Restate all the entries exactly as they appear, apart from the pictures.

-------- PROVIDED DATA --------

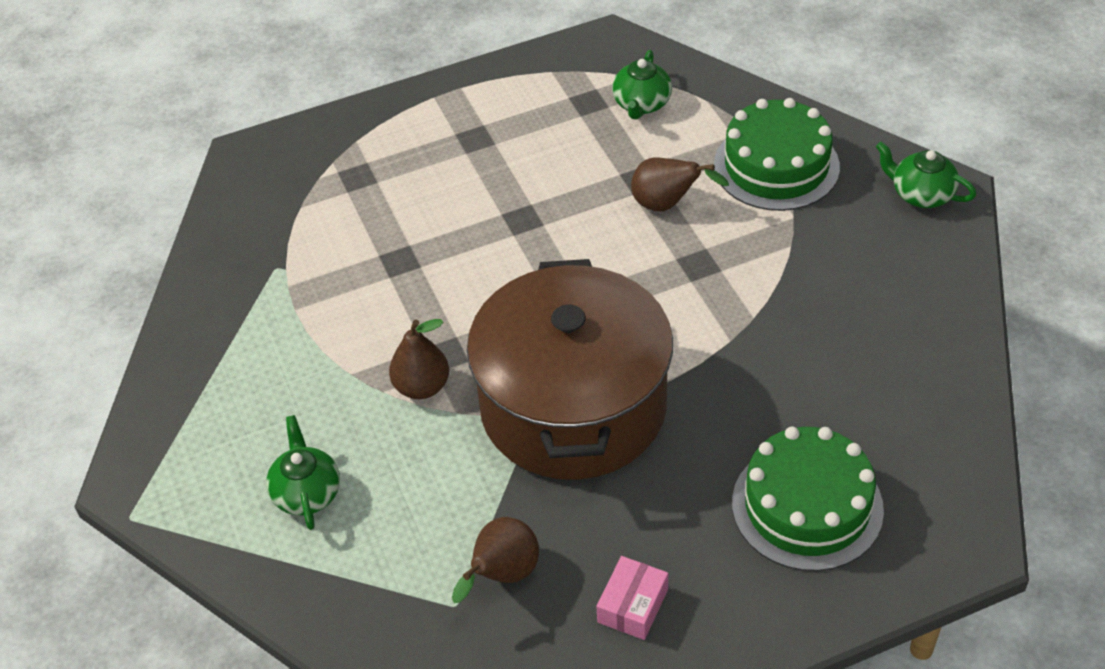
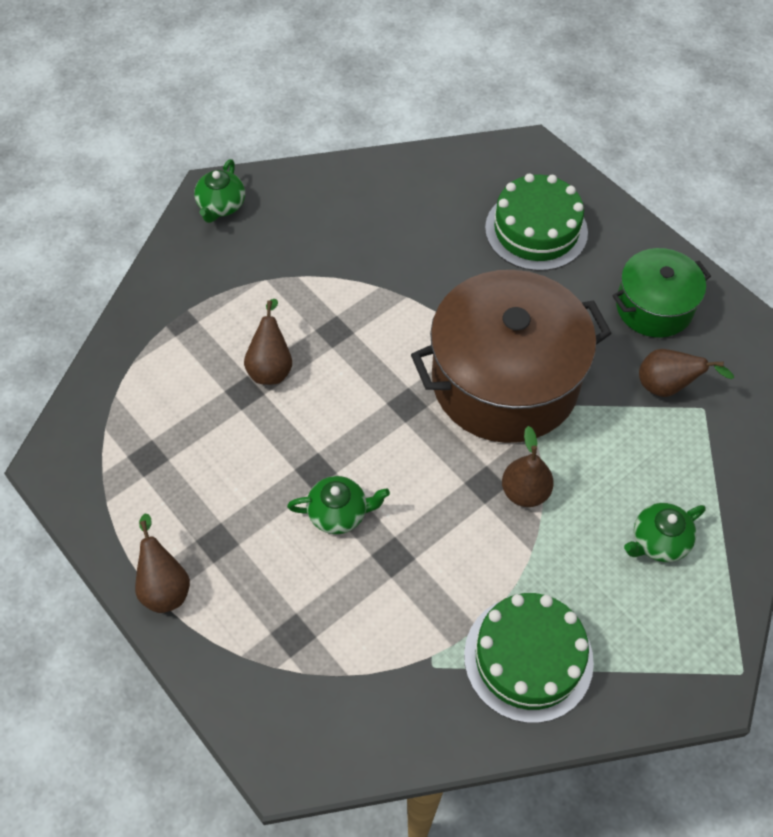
camera: 110 degrees left, 10 degrees up
pink box [597,556,668,640] -> green pot [612,248,711,338]
green teapot [612,50,672,120] -> green teapot moved to [287,476,390,534]
green cake [714,98,840,211] -> green cake moved to [464,593,594,723]
none -> brown pear [135,514,190,613]

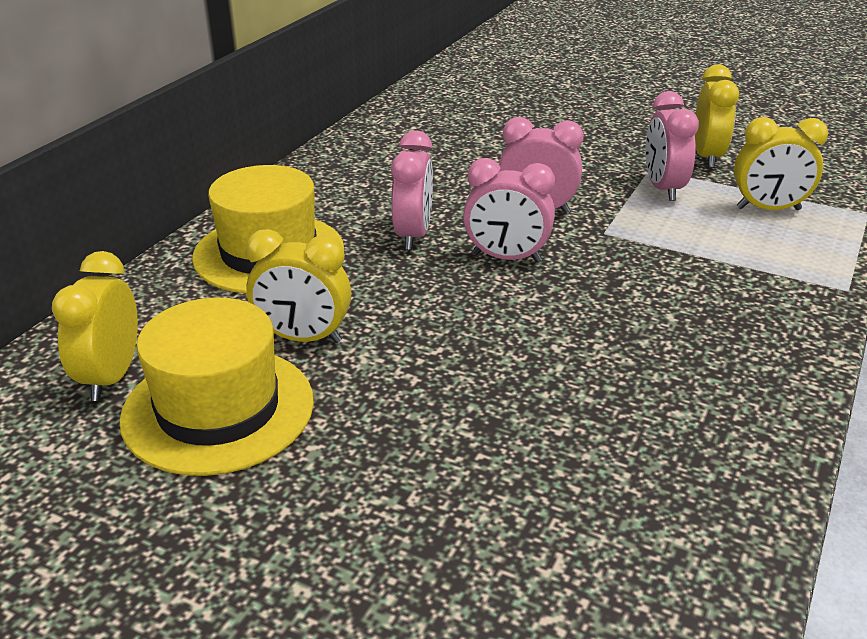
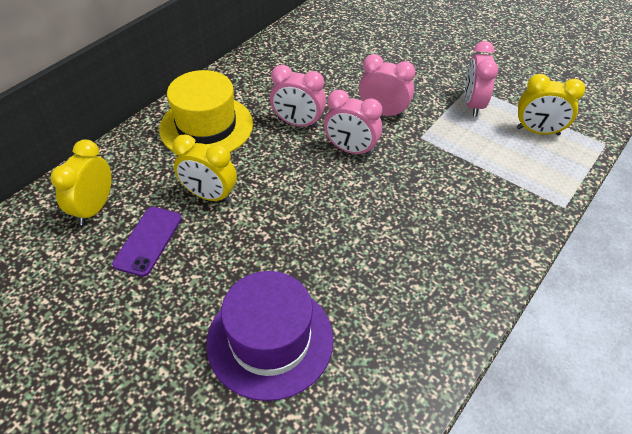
camera: 10 degrees right, 15 degrees up
yellow hat [119,297,314,476] -> purple phone [112,207,182,277]
pink clock [391,130,433,250] -> pink clock turned 90 degrees clockwise [270,65,326,128]
yellow clock [695,64,739,168] -> none
none -> purple hat [206,271,334,401]

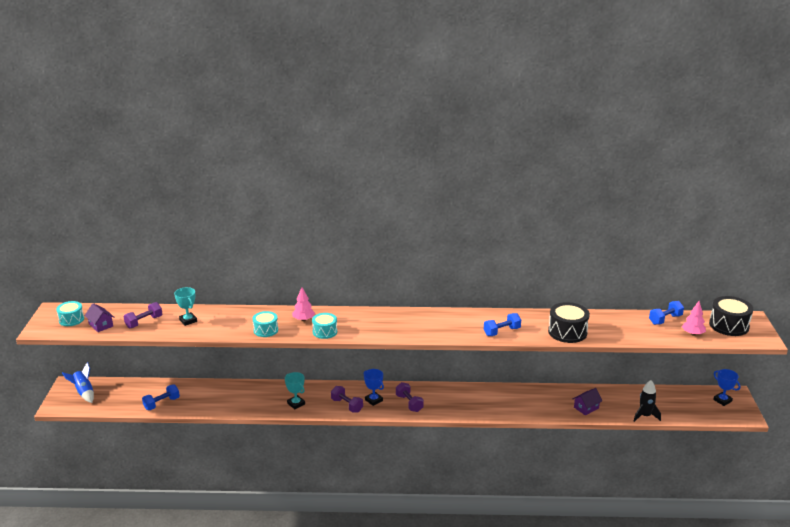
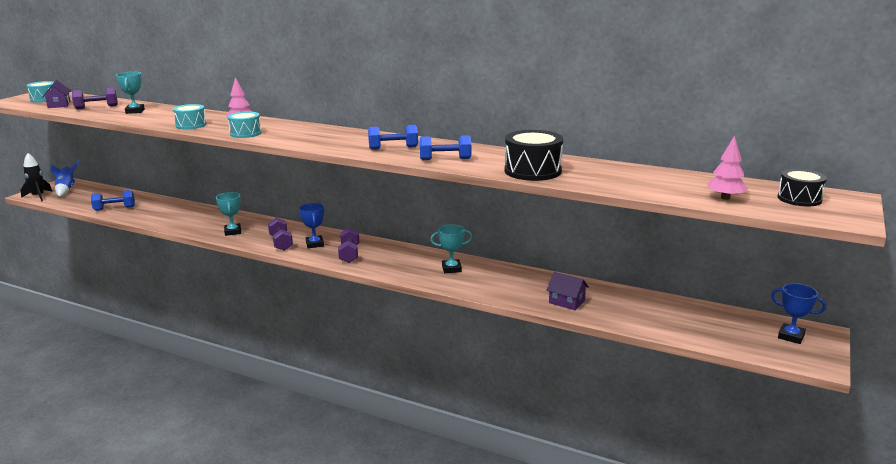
camera: 25 degrees right, 5 degrees down
purple house [573,388,602,415] -> purple house turned 45 degrees clockwise [546,272,589,310]
black rocket [634,380,661,422] -> black rocket moved to [20,153,53,201]
blue dumbbell [649,301,684,325] -> blue dumbbell moved to [368,125,418,150]
black drum [709,296,753,336] -> black drum [777,169,827,207], size x0.64
blue trophy [713,369,740,406] -> blue trophy turned 45 degrees counterclockwise [771,283,826,344]
none -> turquoise trophy [430,224,472,273]

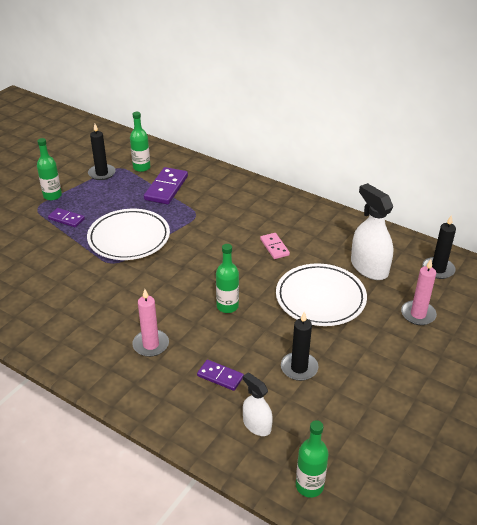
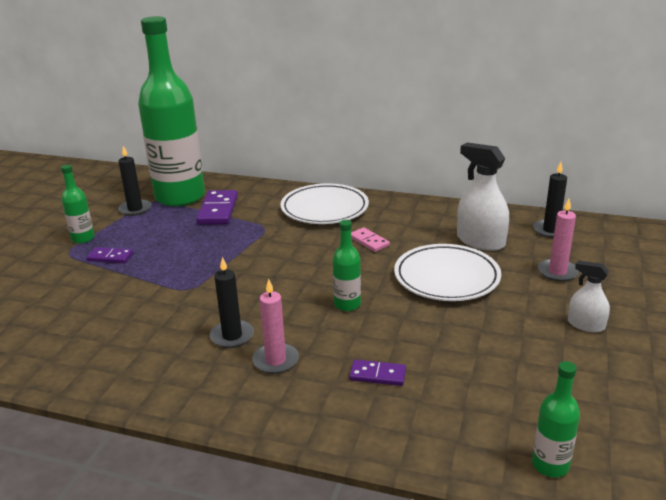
camera: 15 degrees left, 10 degrees down
white plate [87,209,170,260] -> white plate moved to [280,183,369,224]
green bottle [130,112,151,172] -> green bottle [138,16,205,207], size x2.45
white spray bottle [243,372,273,436] -> white spray bottle moved to [568,260,610,332]
black candle [281,312,318,381] -> black candle moved to [210,257,254,348]

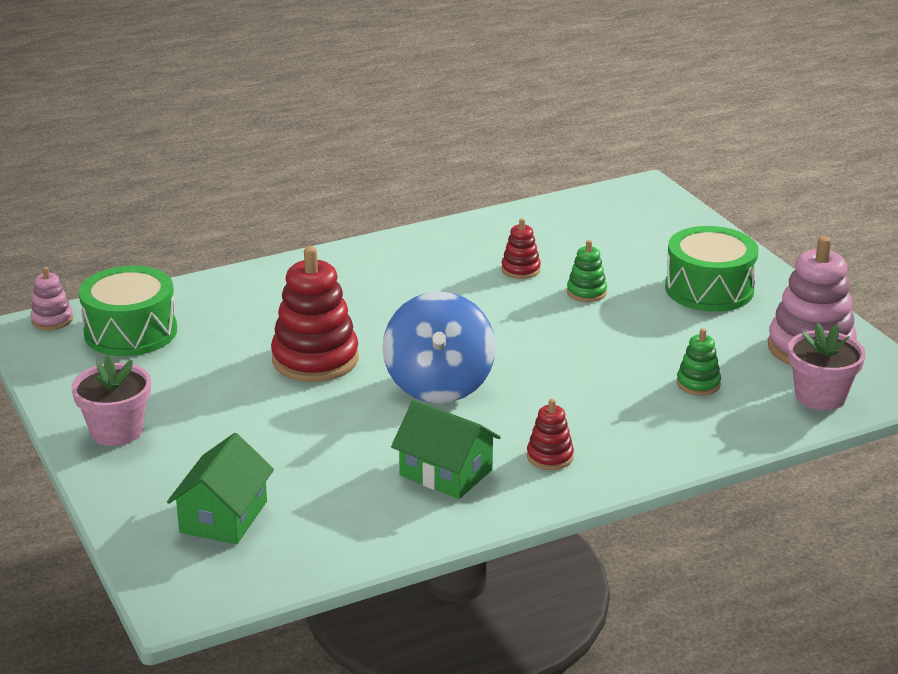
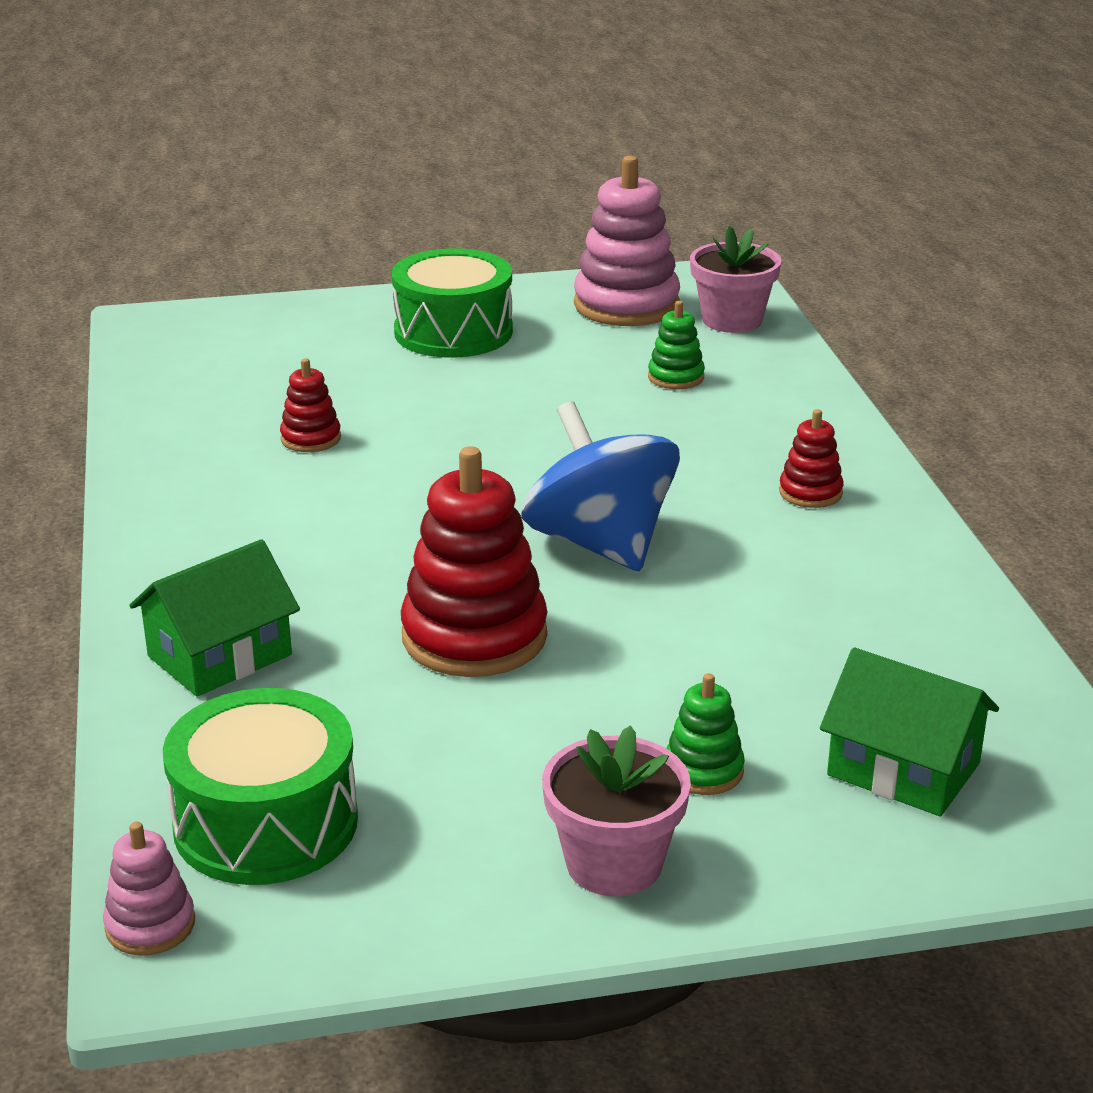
camera: 75 degrees left, 0 degrees up
blue spinning top [383,291,496,403] -> blue spinning top turned 135 degrees counterclockwise [521,401,680,571]
green house [391,400,501,499] -> green house moved to [129,539,300,697]
green stacking toy [567,240,607,302] -> green stacking toy moved to [666,673,745,795]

--------

### REPLY
camera: 110 degrees left, 10 degrees up
pink box [597,556,668,640] -> green pot [612,248,711,338]
green teapot [612,50,672,120] -> green teapot moved to [287,476,390,534]
green cake [714,98,840,211] -> green cake moved to [464,593,594,723]
none -> brown pear [135,514,190,613]

camera: 10 degrees right, 15 degrees up
yellow hat [119,297,314,476] -> purple phone [112,207,182,277]
pink clock [391,130,433,250] -> pink clock turned 90 degrees clockwise [270,65,326,128]
yellow clock [695,64,739,168] -> none
none -> purple hat [206,271,334,401]

camera: 25 degrees right, 5 degrees down
purple house [573,388,602,415] -> purple house turned 45 degrees clockwise [546,272,589,310]
black rocket [634,380,661,422] -> black rocket moved to [20,153,53,201]
blue dumbbell [649,301,684,325] -> blue dumbbell moved to [368,125,418,150]
black drum [709,296,753,336] -> black drum [777,169,827,207], size x0.64
blue trophy [713,369,740,406] -> blue trophy turned 45 degrees counterclockwise [771,283,826,344]
none -> turquoise trophy [430,224,472,273]

camera: 15 degrees left, 10 degrees down
white plate [87,209,170,260] -> white plate moved to [280,183,369,224]
green bottle [130,112,151,172] -> green bottle [138,16,205,207], size x2.45
white spray bottle [243,372,273,436] -> white spray bottle moved to [568,260,610,332]
black candle [281,312,318,381] -> black candle moved to [210,257,254,348]

camera: 75 degrees left, 0 degrees up
blue spinning top [383,291,496,403] -> blue spinning top turned 135 degrees counterclockwise [521,401,680,571]
green house [391,400,501,499] -> green house moved to [129,539,300,697]
green stacking toy [567,240,607,302] -> green stacking toy moved to [666,673,745,795]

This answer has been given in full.